Work task
Which of the lines below hold "this"? Please return each one.

(Supplied material)

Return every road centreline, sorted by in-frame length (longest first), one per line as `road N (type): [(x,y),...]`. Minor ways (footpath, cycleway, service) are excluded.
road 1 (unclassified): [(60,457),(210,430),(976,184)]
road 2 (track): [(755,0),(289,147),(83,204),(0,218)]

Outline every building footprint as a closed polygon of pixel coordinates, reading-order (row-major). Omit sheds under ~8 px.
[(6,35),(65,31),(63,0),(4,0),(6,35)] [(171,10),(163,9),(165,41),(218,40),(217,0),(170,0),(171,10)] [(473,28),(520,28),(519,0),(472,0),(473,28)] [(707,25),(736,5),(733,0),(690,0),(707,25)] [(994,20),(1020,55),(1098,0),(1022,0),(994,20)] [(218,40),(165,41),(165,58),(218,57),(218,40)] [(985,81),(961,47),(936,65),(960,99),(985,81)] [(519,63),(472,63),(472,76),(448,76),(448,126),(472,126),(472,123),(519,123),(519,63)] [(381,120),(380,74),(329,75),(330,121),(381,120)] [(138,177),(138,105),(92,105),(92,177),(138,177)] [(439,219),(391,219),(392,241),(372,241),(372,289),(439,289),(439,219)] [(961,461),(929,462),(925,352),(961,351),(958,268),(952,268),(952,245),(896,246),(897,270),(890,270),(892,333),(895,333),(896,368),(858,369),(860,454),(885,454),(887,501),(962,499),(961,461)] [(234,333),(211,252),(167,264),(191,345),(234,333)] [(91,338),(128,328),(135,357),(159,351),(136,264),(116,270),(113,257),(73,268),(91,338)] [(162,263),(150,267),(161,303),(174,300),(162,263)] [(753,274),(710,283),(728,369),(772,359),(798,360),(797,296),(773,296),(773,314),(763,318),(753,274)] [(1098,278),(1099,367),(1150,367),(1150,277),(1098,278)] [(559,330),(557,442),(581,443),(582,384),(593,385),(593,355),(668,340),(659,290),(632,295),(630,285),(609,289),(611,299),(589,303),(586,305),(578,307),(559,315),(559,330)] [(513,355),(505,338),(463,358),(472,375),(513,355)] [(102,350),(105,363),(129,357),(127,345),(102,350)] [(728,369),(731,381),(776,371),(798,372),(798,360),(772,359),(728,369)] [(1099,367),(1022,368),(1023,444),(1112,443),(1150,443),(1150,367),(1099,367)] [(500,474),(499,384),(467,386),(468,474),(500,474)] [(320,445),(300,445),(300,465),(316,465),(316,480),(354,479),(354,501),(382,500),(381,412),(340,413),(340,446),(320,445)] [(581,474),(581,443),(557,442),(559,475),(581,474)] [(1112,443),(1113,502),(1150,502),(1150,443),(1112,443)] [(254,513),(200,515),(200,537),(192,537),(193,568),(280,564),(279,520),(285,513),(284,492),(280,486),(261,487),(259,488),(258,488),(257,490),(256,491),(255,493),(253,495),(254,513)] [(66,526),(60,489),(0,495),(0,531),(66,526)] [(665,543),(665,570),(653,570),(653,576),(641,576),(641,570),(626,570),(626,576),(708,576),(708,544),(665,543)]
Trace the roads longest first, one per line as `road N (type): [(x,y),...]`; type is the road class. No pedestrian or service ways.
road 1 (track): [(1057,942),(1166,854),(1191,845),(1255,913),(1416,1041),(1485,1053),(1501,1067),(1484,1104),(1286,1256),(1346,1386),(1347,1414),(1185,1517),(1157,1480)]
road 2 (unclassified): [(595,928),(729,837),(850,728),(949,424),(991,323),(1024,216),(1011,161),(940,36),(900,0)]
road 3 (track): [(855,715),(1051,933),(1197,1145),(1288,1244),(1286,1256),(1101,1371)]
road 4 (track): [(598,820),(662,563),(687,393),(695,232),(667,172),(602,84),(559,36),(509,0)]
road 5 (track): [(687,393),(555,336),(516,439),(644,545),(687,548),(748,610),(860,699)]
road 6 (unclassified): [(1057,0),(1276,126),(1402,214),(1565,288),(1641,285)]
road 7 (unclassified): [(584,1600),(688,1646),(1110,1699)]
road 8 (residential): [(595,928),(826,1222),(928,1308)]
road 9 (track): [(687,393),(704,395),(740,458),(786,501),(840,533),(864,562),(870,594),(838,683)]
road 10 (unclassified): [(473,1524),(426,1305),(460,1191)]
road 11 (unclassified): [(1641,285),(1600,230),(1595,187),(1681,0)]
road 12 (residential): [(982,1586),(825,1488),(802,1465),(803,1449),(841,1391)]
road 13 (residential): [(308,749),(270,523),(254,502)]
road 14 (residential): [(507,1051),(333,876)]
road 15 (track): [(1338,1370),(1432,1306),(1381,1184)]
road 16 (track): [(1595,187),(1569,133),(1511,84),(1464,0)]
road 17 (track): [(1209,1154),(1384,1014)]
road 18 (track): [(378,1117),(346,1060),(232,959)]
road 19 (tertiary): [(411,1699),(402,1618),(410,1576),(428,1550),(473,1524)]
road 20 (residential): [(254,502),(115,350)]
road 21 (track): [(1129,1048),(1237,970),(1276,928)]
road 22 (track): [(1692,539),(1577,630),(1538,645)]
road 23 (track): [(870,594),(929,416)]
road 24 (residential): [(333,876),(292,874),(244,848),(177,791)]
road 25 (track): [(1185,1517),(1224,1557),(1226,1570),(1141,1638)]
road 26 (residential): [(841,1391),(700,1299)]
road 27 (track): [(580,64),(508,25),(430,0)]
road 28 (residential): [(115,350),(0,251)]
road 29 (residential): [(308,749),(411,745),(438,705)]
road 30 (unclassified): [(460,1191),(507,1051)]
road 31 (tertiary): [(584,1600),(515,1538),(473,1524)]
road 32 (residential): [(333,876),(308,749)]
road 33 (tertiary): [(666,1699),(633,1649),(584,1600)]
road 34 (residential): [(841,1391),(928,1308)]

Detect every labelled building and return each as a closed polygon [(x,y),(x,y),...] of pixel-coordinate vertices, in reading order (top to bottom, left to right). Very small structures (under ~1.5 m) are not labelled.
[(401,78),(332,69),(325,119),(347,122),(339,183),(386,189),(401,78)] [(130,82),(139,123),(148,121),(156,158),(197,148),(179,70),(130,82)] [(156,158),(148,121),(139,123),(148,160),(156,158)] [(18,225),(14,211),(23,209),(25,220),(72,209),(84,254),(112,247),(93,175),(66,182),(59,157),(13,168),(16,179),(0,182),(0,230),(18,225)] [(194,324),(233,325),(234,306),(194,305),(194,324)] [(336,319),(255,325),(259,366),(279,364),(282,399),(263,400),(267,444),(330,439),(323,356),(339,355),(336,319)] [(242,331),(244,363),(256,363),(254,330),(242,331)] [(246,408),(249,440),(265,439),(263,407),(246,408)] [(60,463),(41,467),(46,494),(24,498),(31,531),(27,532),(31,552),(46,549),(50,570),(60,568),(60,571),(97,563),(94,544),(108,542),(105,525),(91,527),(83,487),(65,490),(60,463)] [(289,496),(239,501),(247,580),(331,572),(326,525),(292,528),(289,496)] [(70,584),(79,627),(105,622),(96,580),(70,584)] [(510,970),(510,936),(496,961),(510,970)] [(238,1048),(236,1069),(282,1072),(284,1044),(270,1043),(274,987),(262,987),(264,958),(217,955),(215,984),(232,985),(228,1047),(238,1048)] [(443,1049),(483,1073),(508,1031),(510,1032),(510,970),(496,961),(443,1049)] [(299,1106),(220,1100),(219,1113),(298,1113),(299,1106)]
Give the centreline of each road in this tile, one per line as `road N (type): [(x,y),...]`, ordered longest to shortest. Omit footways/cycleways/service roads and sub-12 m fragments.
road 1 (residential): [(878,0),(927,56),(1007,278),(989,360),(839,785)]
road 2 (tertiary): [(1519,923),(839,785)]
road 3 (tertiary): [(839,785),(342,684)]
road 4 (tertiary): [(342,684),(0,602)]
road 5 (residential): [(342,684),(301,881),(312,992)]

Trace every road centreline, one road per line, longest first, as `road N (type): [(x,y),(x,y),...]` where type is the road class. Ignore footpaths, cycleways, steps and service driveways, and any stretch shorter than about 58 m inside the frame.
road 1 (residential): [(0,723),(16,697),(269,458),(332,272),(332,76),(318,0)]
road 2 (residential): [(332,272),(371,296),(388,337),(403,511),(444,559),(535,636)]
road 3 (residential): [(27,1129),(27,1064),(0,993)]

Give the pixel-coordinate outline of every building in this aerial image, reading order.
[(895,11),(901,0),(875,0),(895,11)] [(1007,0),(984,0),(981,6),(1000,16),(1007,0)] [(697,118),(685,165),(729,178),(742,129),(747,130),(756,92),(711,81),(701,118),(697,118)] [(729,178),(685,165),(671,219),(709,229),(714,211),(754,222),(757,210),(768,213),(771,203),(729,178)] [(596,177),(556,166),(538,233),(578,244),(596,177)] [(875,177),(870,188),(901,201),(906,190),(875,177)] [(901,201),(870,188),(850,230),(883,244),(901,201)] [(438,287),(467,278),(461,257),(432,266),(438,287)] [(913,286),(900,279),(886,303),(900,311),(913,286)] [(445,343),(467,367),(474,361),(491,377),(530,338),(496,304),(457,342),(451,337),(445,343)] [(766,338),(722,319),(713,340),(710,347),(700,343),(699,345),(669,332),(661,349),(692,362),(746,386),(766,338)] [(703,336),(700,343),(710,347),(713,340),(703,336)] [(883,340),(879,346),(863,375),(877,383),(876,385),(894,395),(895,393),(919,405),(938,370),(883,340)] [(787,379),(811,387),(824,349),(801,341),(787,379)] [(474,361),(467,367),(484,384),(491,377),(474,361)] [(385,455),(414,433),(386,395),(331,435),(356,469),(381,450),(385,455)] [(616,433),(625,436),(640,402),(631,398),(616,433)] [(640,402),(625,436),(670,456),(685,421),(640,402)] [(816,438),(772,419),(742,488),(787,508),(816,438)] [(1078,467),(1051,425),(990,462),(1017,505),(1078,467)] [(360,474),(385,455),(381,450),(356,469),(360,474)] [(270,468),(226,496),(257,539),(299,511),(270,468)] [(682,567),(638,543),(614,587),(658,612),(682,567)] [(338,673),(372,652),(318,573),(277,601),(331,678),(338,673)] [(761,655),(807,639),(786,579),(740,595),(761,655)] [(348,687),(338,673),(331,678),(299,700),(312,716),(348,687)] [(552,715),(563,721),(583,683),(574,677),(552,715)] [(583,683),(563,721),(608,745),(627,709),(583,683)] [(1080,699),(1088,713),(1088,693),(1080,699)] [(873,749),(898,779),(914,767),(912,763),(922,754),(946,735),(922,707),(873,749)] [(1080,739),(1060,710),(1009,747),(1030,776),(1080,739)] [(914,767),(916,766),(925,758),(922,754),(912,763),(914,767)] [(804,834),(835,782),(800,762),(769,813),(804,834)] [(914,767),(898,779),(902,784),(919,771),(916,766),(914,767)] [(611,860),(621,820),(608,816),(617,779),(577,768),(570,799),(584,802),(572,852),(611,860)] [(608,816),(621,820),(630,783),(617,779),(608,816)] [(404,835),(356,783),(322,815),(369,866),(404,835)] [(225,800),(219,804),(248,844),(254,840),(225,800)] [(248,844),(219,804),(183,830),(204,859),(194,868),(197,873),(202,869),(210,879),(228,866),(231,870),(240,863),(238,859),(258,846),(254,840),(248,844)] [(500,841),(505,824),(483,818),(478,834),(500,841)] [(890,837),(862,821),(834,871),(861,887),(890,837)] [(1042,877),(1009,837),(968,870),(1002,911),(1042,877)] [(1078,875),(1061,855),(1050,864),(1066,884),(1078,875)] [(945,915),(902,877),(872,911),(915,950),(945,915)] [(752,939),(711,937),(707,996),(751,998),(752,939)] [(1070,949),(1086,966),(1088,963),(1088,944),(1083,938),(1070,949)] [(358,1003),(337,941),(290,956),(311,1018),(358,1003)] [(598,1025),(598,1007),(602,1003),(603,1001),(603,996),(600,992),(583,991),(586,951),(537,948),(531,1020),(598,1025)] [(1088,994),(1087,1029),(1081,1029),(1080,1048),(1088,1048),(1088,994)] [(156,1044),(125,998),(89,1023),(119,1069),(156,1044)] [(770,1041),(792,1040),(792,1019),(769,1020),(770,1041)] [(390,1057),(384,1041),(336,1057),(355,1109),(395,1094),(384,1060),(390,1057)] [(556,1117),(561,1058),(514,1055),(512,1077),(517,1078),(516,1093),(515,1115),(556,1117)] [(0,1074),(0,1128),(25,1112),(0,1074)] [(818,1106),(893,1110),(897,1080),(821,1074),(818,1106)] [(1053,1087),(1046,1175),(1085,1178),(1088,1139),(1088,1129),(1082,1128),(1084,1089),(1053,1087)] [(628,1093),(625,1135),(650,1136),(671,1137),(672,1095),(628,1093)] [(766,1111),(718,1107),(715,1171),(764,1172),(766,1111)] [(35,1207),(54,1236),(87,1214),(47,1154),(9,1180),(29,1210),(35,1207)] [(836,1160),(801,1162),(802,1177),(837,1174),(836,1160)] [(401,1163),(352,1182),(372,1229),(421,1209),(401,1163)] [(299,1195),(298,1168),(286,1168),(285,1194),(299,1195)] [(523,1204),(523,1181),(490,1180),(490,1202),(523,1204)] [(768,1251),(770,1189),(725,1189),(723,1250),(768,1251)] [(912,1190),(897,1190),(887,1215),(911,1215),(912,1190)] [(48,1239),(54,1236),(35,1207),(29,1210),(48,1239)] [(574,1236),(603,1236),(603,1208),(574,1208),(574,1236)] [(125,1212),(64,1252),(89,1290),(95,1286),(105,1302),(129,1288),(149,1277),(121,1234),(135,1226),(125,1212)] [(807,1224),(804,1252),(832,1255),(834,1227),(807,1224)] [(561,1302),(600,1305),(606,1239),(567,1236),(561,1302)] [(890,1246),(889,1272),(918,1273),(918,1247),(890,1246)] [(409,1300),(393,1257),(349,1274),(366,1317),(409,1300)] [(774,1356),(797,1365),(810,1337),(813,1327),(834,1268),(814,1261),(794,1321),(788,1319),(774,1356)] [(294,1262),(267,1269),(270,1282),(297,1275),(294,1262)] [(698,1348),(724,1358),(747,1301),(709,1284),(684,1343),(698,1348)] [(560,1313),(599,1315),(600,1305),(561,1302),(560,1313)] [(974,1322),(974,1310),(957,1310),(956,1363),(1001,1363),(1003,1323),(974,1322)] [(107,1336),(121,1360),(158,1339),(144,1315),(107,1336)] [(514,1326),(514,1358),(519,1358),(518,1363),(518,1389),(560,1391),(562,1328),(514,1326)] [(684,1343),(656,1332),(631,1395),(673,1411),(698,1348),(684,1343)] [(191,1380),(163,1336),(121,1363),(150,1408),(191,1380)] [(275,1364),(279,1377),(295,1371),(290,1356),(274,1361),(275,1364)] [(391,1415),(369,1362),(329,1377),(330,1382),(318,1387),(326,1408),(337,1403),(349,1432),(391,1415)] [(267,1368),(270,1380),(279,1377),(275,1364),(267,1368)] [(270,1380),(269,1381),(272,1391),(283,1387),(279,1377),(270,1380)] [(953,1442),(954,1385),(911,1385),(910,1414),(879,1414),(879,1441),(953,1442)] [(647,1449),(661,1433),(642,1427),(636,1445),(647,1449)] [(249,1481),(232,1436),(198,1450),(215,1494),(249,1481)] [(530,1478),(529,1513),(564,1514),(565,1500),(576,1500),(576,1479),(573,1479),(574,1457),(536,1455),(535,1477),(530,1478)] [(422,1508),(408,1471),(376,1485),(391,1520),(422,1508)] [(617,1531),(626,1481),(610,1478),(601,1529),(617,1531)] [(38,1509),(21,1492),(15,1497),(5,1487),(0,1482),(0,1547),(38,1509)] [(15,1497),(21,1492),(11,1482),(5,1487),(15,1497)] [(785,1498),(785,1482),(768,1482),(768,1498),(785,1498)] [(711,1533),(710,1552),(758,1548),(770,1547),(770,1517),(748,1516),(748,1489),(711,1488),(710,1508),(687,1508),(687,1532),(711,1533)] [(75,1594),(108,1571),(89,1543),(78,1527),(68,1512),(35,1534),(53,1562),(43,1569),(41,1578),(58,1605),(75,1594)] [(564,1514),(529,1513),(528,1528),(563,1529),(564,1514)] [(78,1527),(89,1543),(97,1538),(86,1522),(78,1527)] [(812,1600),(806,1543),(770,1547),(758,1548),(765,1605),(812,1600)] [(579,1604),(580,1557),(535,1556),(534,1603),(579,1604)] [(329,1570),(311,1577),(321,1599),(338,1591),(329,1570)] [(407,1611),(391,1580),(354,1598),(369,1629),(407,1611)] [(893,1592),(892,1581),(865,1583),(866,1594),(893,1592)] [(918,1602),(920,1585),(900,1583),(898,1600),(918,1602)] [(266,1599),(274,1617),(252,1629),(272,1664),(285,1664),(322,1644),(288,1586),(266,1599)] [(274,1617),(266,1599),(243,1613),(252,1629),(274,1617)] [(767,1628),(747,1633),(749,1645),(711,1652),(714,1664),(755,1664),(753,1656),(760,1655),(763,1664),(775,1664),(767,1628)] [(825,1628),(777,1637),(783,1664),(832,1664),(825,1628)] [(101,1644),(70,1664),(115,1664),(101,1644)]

(End Supplied material)

Exercise solution
Give the centreline of each road in this tile, one per line as `road N (type): [(x,y),...]`, ordered longest to shortest. Omit footways/cycleways/service roads and sub-12 m fragments.
Give the pixel-coordinate outline of every building in this aerial image, reading order.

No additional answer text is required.